▸ Data shown
▶

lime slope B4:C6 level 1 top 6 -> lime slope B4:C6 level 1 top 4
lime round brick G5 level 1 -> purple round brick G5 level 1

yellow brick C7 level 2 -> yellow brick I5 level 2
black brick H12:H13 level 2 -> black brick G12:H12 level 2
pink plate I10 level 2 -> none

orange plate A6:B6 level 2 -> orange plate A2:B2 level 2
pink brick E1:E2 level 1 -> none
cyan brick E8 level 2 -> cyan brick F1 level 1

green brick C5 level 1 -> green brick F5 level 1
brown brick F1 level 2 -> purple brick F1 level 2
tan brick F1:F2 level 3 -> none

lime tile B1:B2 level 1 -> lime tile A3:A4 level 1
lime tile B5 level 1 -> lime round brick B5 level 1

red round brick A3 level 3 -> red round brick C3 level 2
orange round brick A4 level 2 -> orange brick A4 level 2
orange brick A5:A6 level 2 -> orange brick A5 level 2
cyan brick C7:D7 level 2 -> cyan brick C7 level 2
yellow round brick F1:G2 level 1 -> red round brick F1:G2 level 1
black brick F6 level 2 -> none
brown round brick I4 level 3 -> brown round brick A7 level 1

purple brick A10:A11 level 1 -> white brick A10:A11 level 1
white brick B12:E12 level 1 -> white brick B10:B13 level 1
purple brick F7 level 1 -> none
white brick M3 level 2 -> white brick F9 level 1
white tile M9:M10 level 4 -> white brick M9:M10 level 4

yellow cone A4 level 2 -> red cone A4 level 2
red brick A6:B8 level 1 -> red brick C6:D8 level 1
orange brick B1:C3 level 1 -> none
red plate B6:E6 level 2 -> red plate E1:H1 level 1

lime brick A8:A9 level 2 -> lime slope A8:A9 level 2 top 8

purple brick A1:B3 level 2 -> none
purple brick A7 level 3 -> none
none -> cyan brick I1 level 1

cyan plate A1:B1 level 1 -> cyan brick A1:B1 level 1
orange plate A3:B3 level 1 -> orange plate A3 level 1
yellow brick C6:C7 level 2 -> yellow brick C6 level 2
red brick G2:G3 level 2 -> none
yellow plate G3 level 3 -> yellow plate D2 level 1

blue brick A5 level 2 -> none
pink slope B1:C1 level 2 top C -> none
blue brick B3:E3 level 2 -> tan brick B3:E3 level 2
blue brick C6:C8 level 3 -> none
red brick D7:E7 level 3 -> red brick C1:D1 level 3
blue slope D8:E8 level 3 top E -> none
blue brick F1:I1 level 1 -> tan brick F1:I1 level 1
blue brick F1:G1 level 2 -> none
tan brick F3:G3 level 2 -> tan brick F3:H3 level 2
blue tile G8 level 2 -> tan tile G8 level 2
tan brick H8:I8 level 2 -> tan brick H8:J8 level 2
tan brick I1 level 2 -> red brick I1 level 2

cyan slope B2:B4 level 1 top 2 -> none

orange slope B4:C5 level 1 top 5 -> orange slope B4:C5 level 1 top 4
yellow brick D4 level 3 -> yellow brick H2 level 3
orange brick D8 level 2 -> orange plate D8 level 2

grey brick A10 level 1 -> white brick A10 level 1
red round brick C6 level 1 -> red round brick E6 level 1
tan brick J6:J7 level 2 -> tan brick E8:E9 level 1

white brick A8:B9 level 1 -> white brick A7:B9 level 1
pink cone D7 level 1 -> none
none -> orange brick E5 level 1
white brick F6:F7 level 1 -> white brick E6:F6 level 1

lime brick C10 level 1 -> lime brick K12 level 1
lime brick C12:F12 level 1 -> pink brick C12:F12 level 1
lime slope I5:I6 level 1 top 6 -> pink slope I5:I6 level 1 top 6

◀

▸ Goal of the exercise
Above are some records; copy exactly the lines from the one with "red round brick A3" through the one with "purple brick A7 level 3 -> none", both included, and no others.

▸ Task result
red round brick A3 level 3 -> red round brick C3 level 2
orange round brick A4 level 2 -> orange brick A4 level 2
orange brick A5:A6 level 2 -> orange brick A5 level 2
cyan brick C7:D7 level 2 -> cyan brick C7 level 2
yellow round brick F1:G2 level 1 -> red round brick F1:G2 level 1
black brick F6 level 2 -> none
brown round brick I4 level 3 -> brown round brick A7 level 1

purple brick A10:A11 level 1 -> white brick A10:A11 level 1
white brick B12:E12 level 1 -> white brick B10:B13 level 1
purple brick F7 level 1 -> none
white brick M3 level 2 -> white brick F9 level 1
white tile M9:M10 level 4 -> white brick M9:M10 level 4

yellow cone A4 level 2 -> red cone A4 level 2
red brick A6:B8 level 1 -> red brick C6:D8 level 1
orange brick B1:C3 level 1 -> none
red plate B6:E6 level 2 -> red plate E1:H1 level 1

lime brick A8:A9 level 2 -> lime slope A8:A9 level 2 top 8

purple brick A1:B3 level 2 -> none
purple brick A7 level 3 -> none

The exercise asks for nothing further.